[Before and after images]
"""
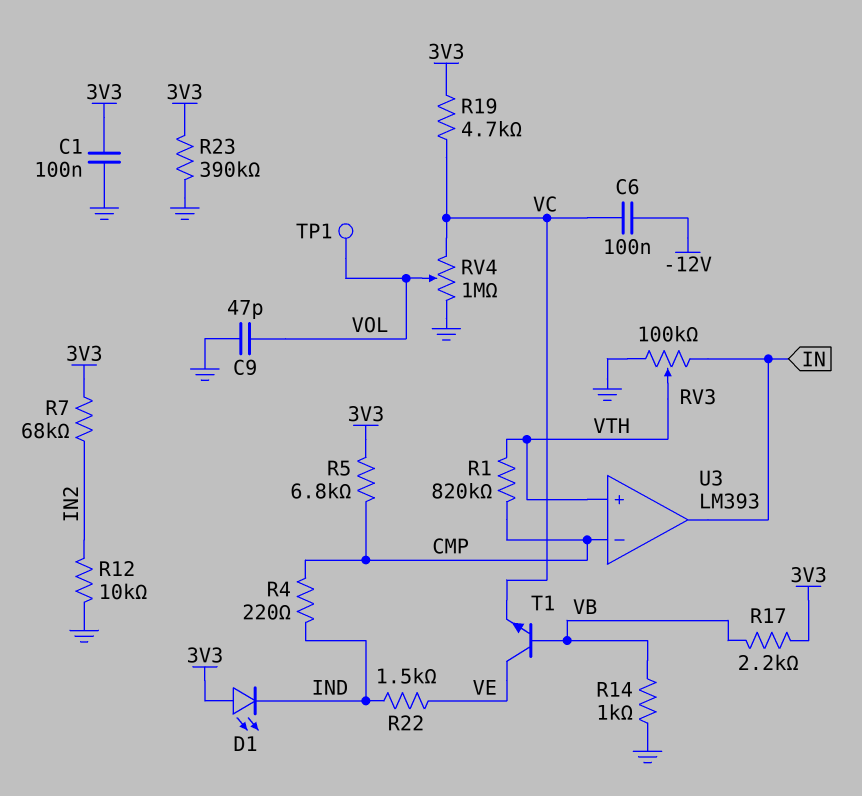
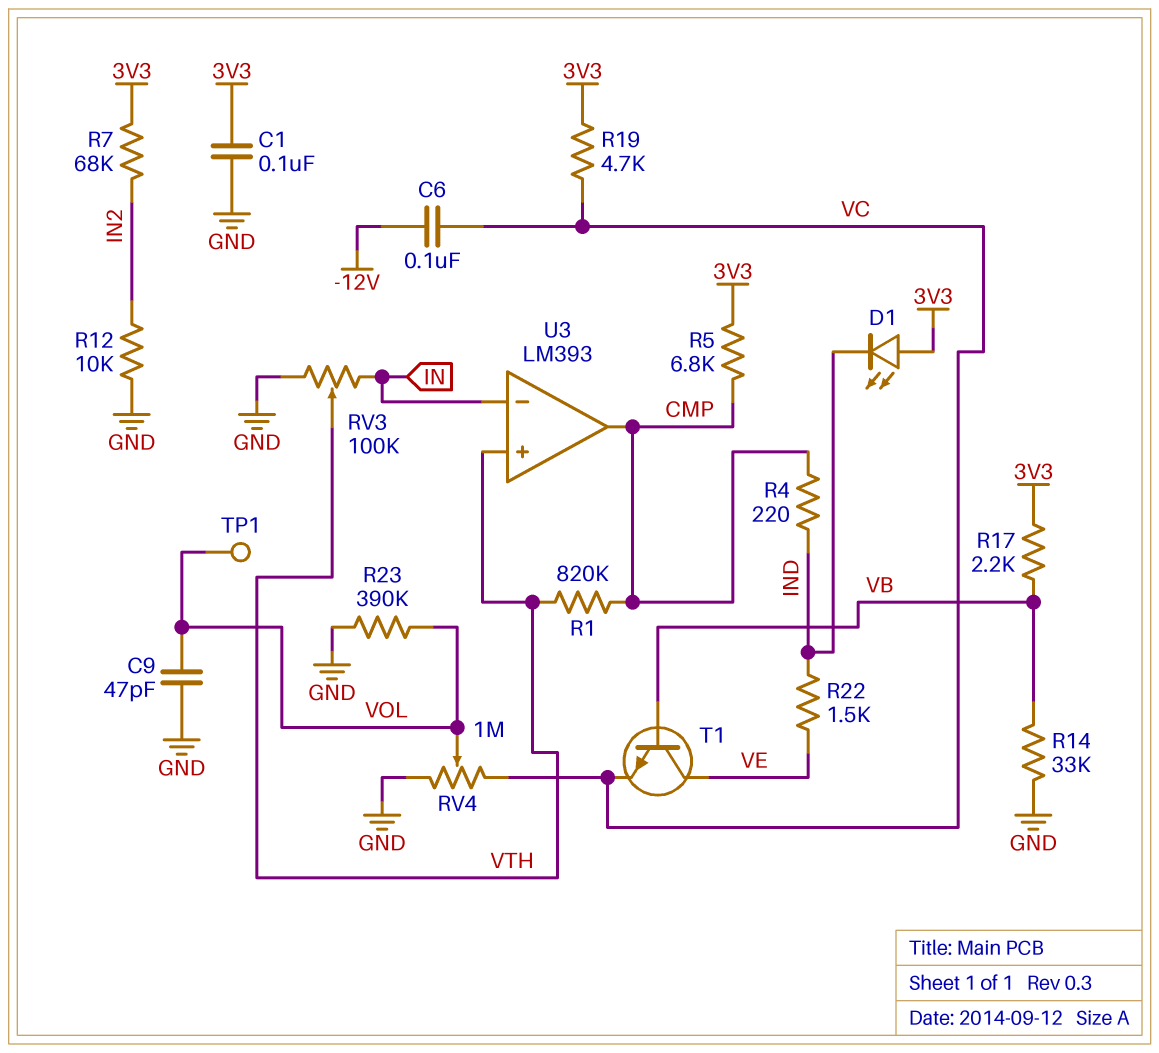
R14: 1k (GND, VB) -> 33k (GND, VB)
R23: 390k (3V3, GND) -> 390k (GND, VOL)
U3 pin in-: CMP -> IN
U3 pin out: IN -> CMP

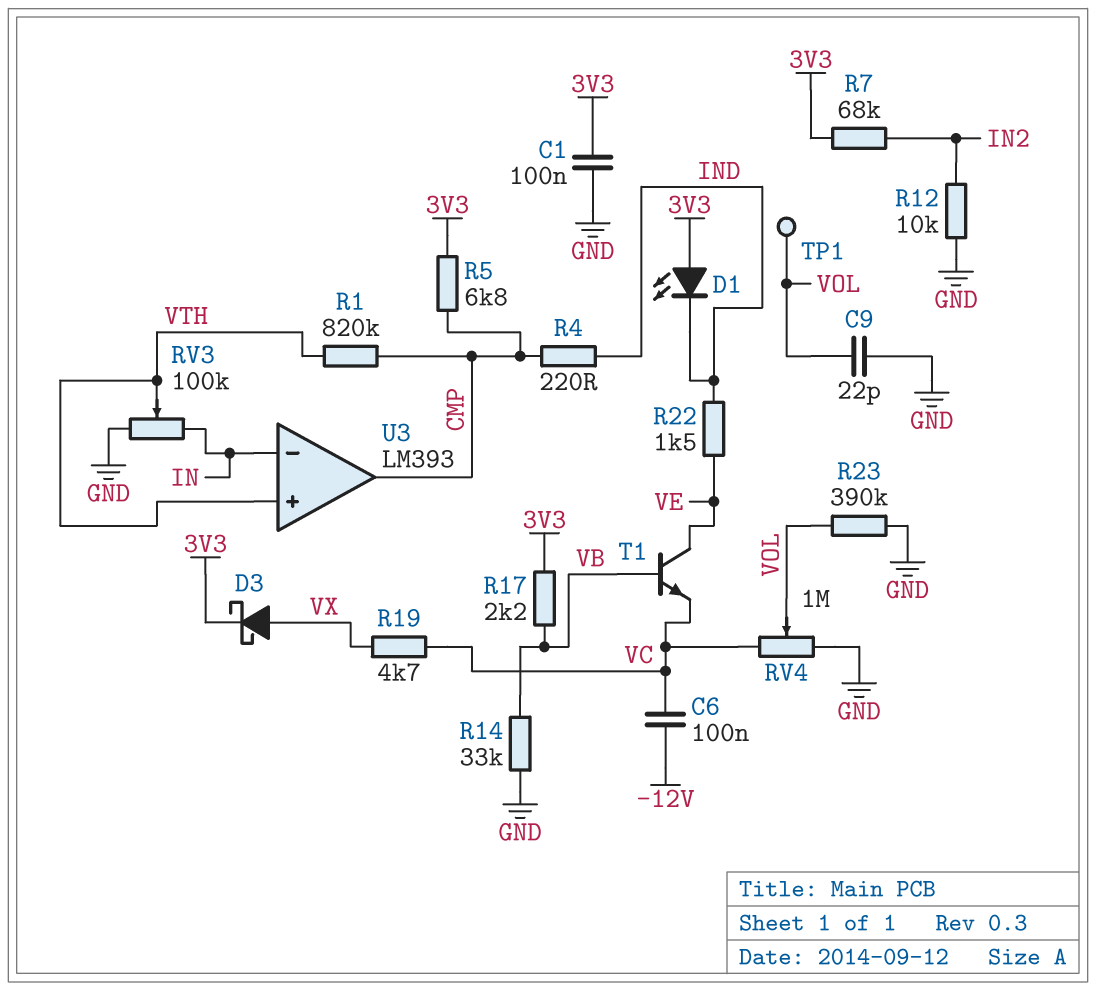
C9: 47pF (GND, VOL) -> 22pF (GND, VOL)
D3: none -> schottky (A VX, K 3V3)
R19: 4.7k (3V3, VC) -> 4.7k (VC, VX)

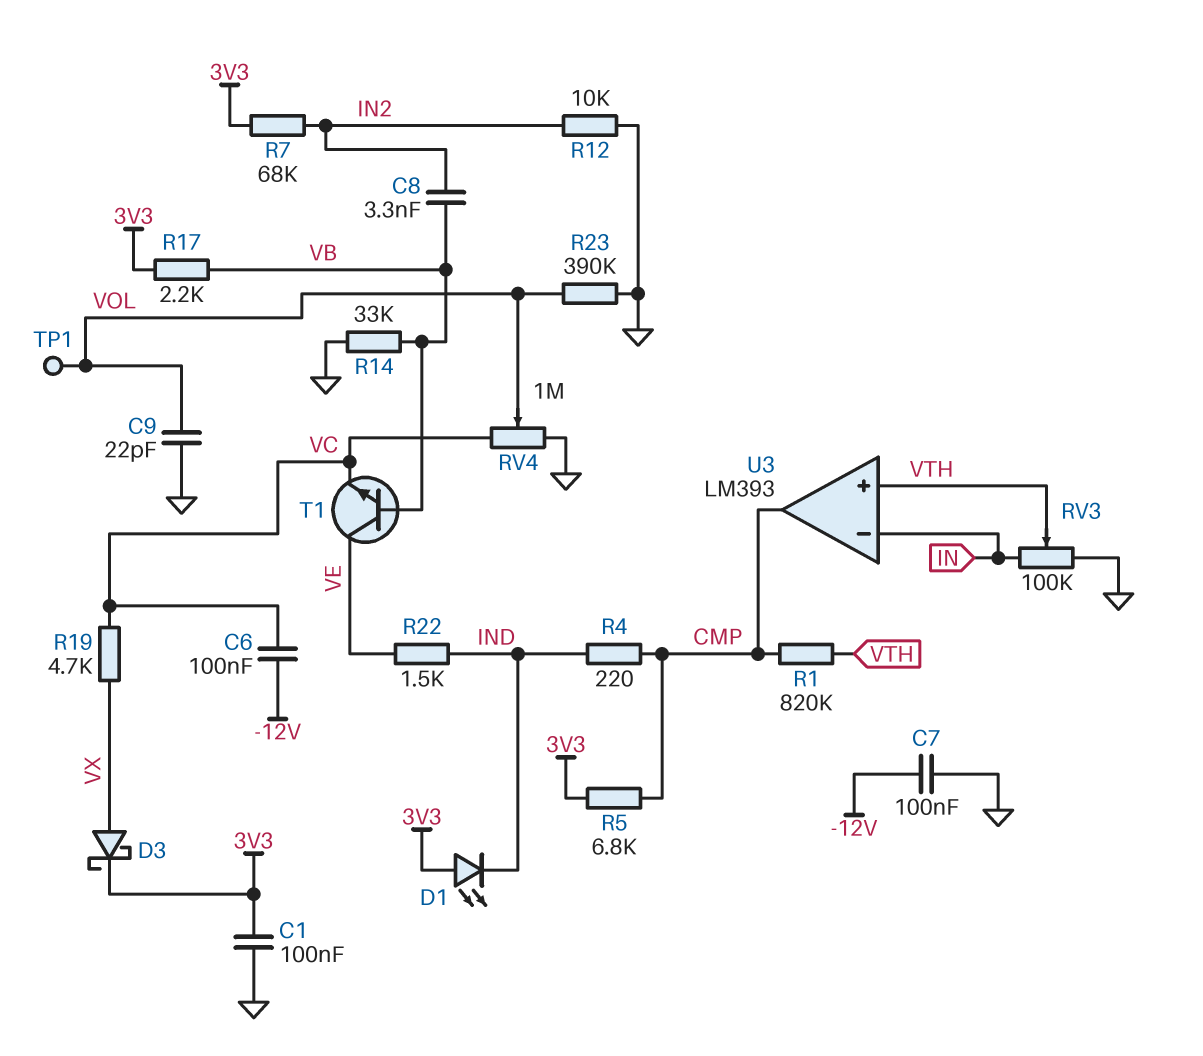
C7: none -> 100nF (-12V, GND)
C8: none -> 3.3nF (IN2, VB)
"""
§ **ASSIGNMENT**:
Where in the records does the word "none" appear? Copy each line that holds it.

§ **RESULT OF THE EXERCISE**:
D3: none -> schottky (A VX, K 3V3)
C7: none -> 100nF (-12V, GND)
C8: none -> 3.3nF (IN2, VB)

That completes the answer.